Problem:
Return, with both end lines included, exactly what the data below holds from the line with "U12: none ->" through the line with "JP2 pin 1: VCC -> AGND", though not the pictures.

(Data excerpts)
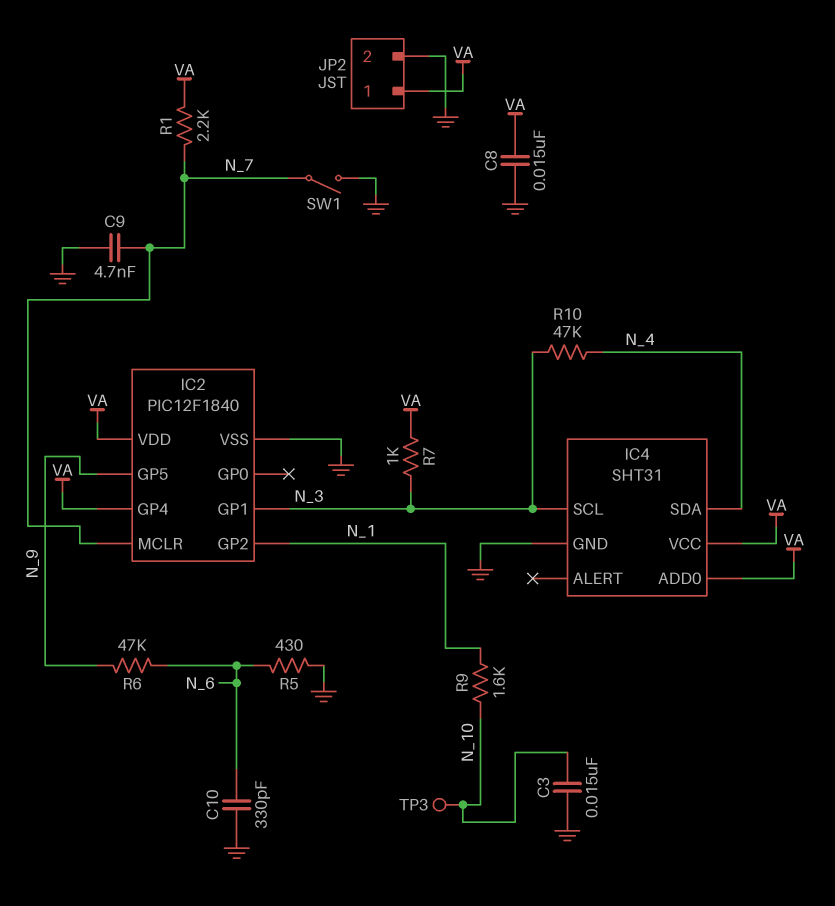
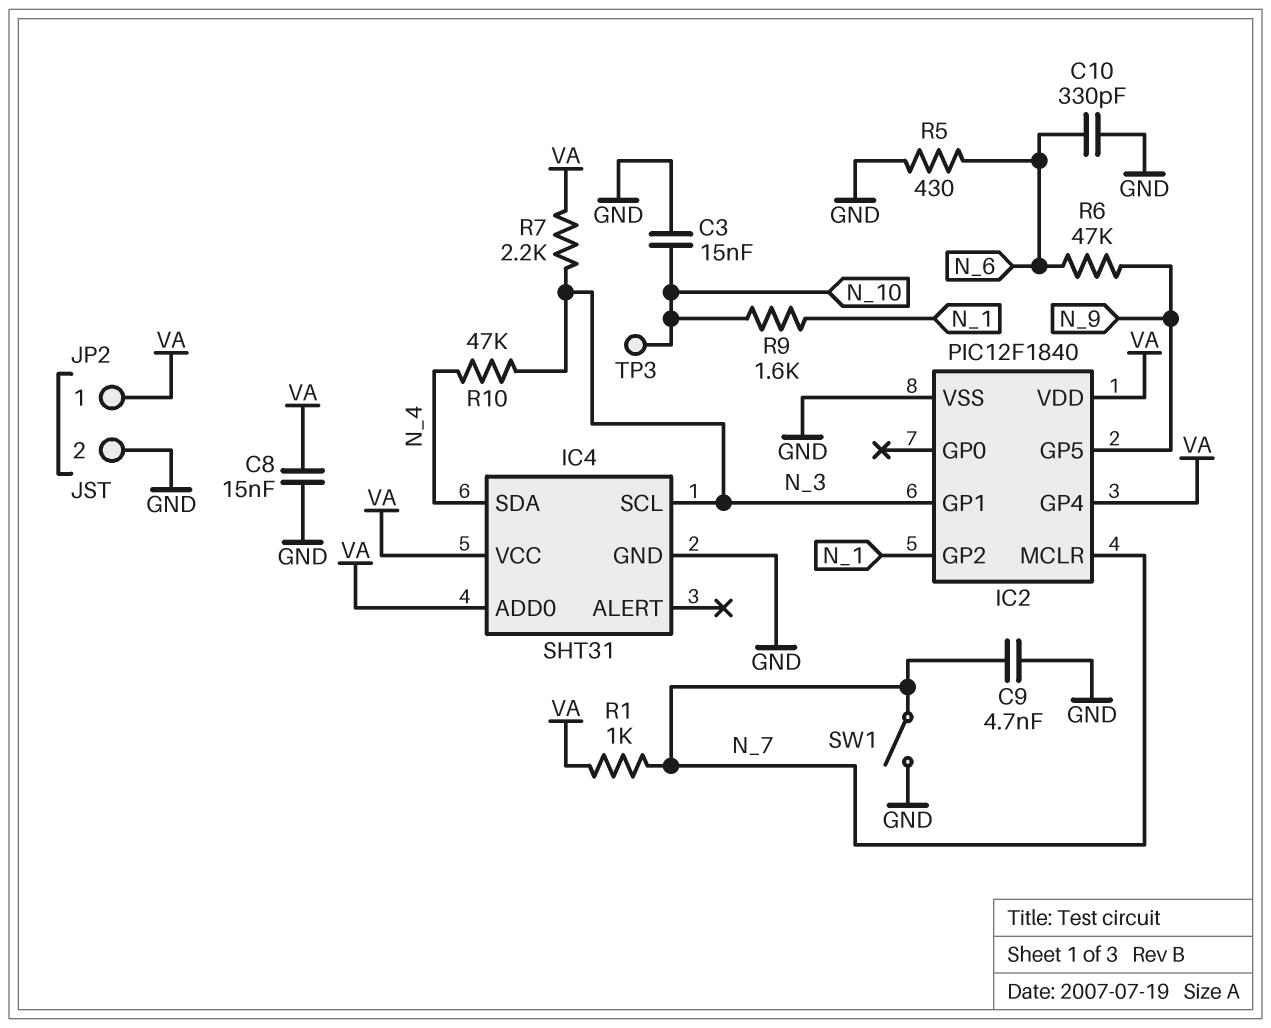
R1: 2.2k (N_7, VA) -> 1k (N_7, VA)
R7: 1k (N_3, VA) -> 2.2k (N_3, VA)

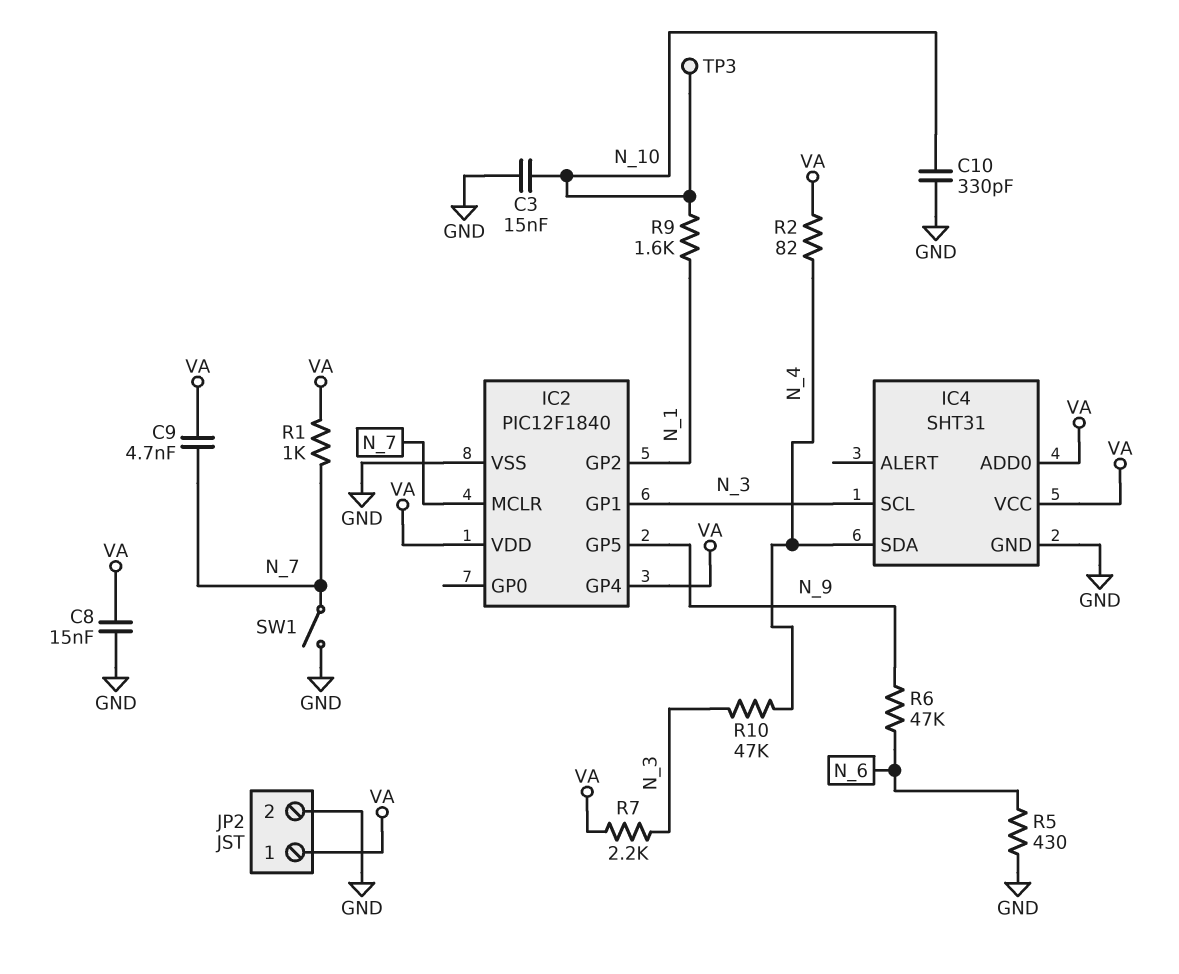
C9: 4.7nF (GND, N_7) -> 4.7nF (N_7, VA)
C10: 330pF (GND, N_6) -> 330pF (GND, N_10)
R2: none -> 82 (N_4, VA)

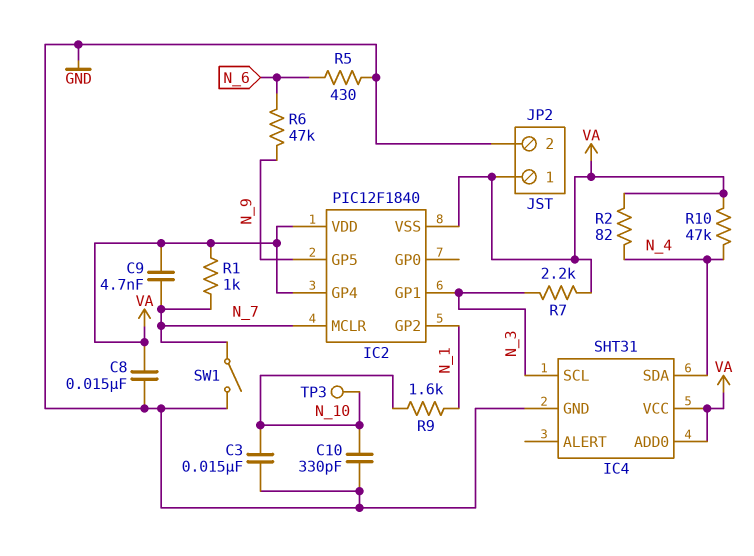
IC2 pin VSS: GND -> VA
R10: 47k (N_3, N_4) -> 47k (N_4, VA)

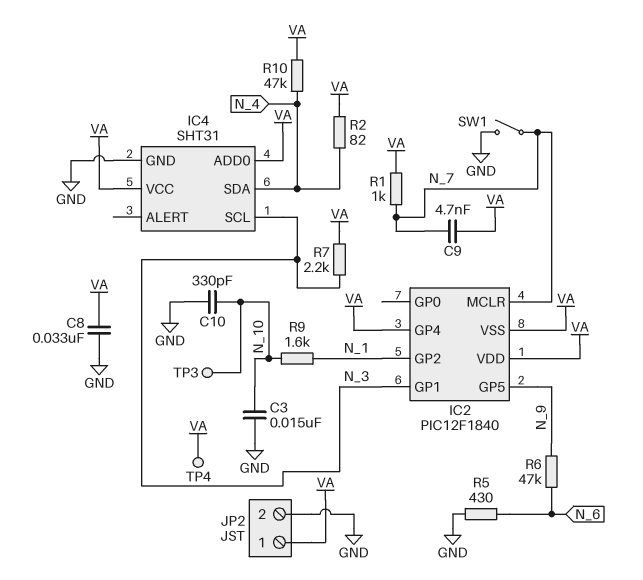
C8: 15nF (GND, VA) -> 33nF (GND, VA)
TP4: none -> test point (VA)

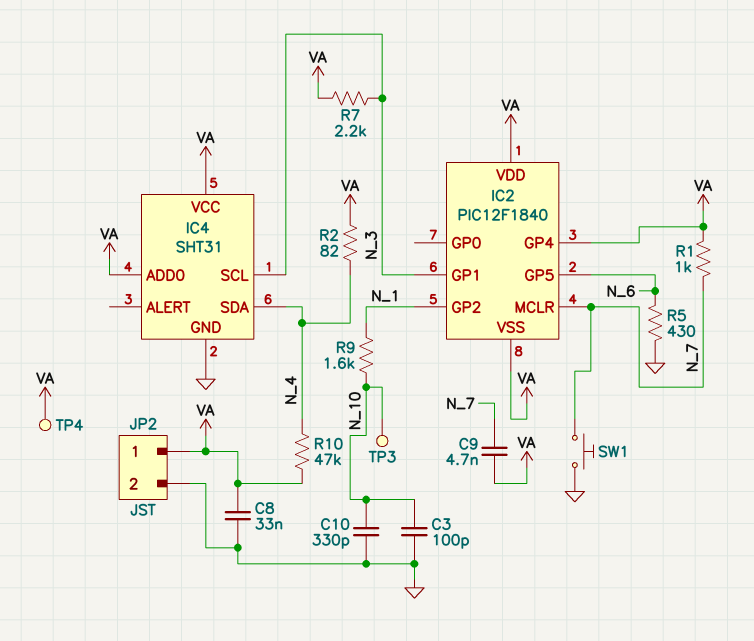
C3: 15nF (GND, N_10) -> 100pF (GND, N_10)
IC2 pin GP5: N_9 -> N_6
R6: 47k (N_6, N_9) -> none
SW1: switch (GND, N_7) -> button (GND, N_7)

* * *

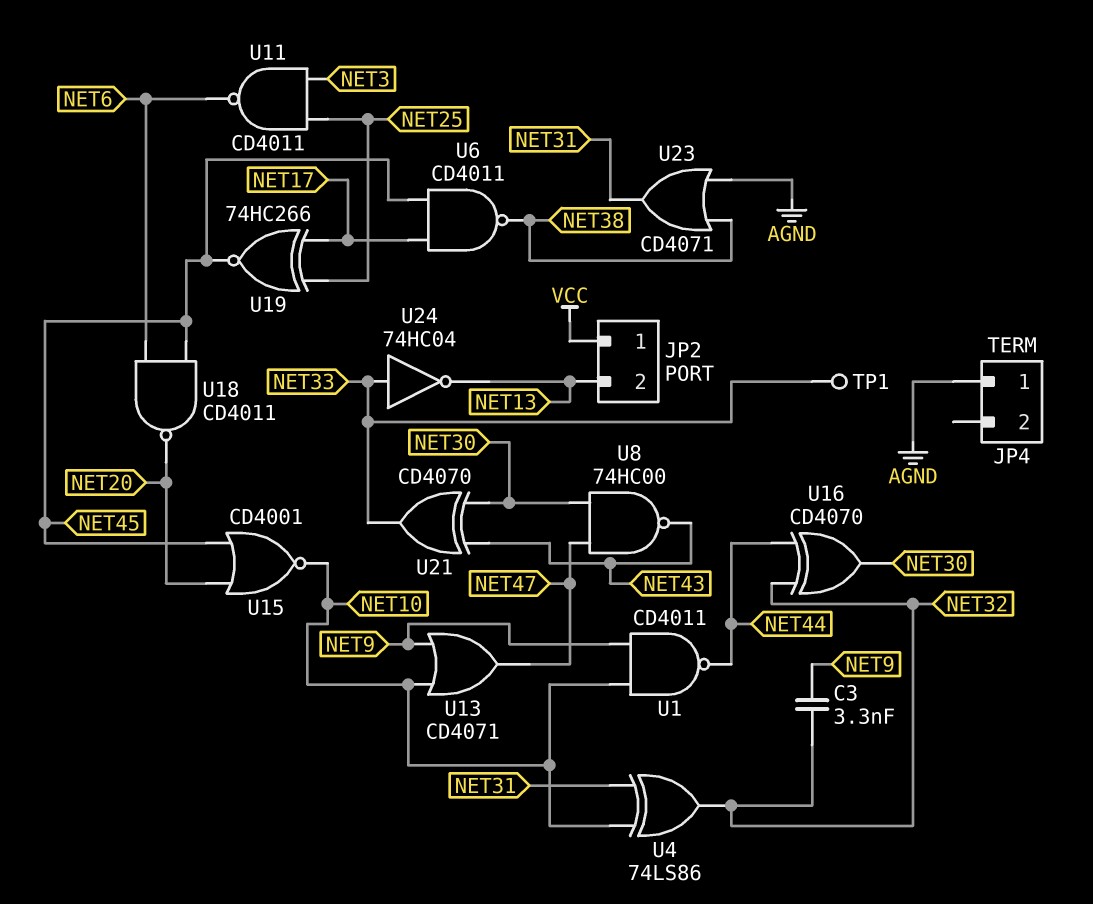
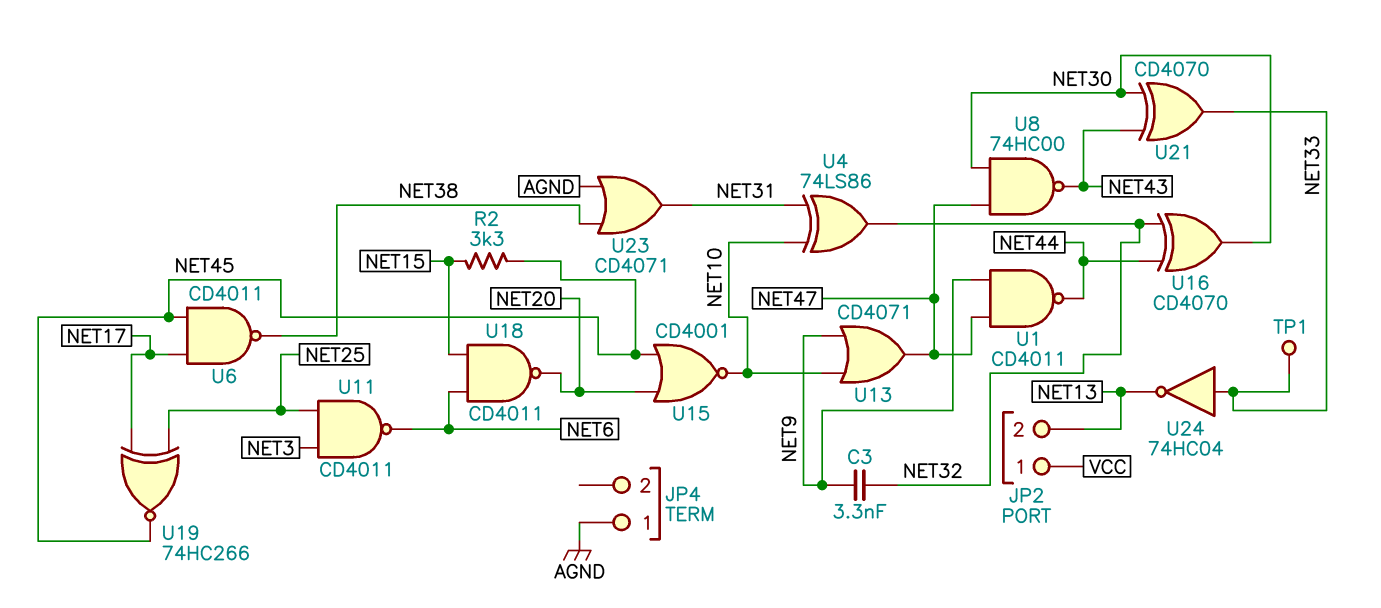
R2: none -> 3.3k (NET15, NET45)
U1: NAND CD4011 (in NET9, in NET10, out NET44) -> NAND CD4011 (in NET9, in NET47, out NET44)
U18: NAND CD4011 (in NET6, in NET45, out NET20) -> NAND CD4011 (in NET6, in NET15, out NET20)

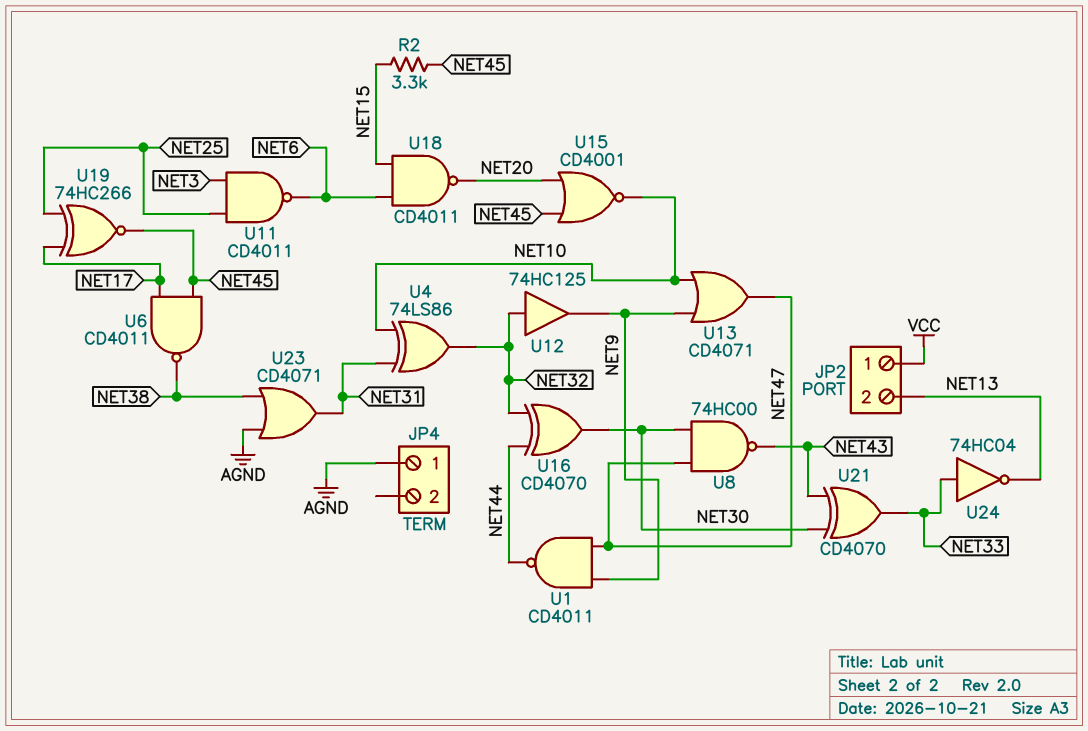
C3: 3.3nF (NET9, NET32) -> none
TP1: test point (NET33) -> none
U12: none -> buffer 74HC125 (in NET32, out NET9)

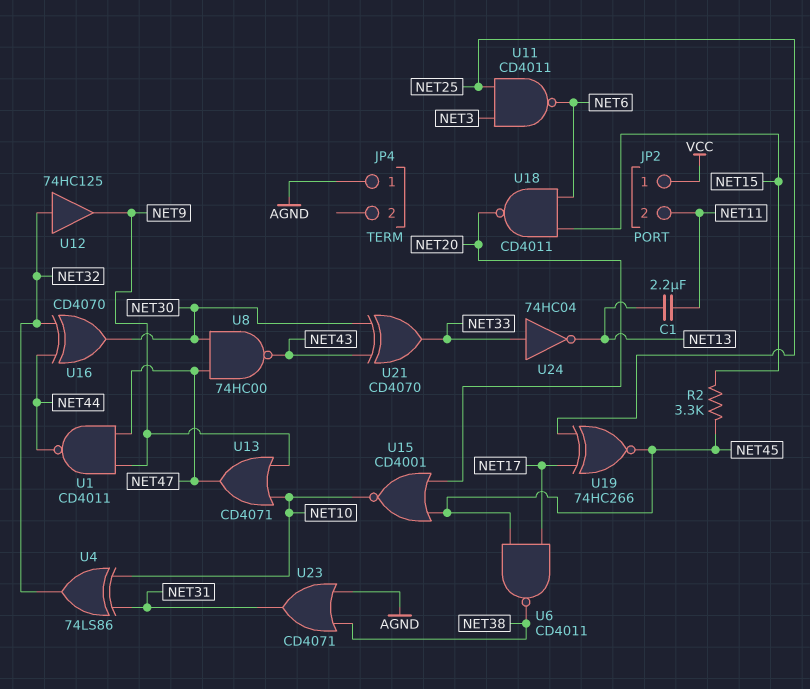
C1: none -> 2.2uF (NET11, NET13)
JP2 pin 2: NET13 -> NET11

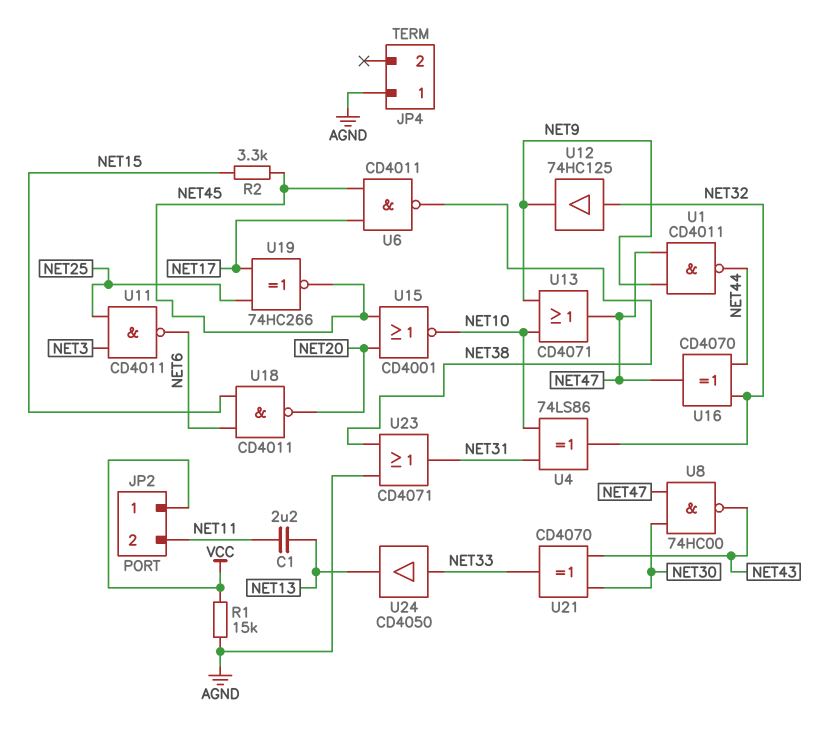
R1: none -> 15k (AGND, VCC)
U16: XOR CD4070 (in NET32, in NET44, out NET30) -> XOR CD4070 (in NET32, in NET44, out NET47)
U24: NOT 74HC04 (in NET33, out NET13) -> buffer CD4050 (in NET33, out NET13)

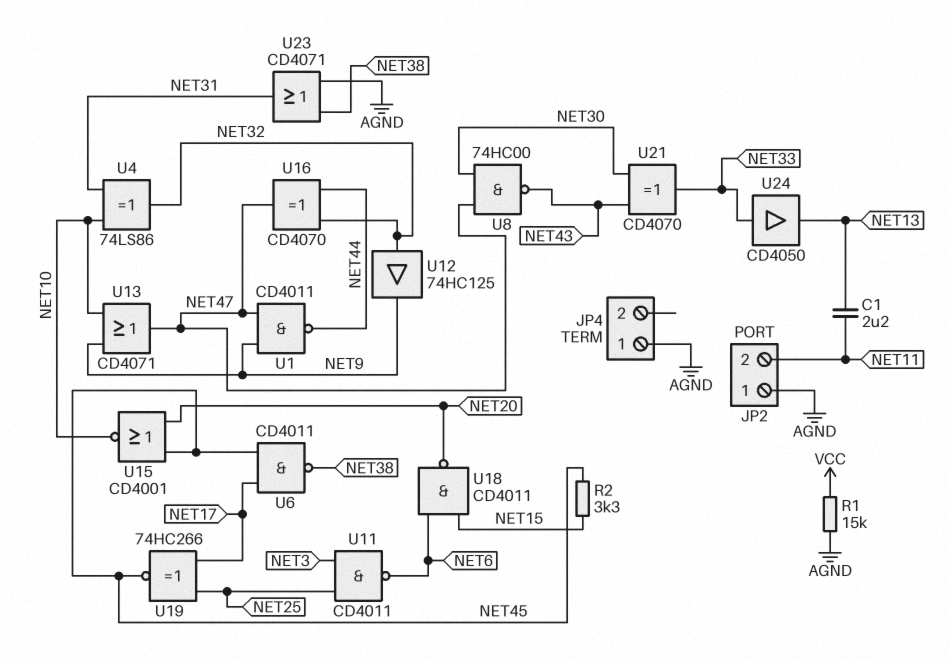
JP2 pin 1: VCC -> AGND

Exercise output:
U12: none -> buffer 74HC125 (in NET32, out NET9)

C1: none -> 2.2uF (NET11, NET13)
JP2 pin 2: NET13 -> NET11

R1: none -> 15k (AGND, VCC)
U16: XOR CD4070 (in NET32, in NET44, out NET30) -> XOR CD4070 (in NET32, in NET44, out NET47)
U24: NOT 74HC04 (in NET33, out NET13) -> buffer CD4050 (in NET33, out NET13)

JP2 pin 1: VCC -> AGND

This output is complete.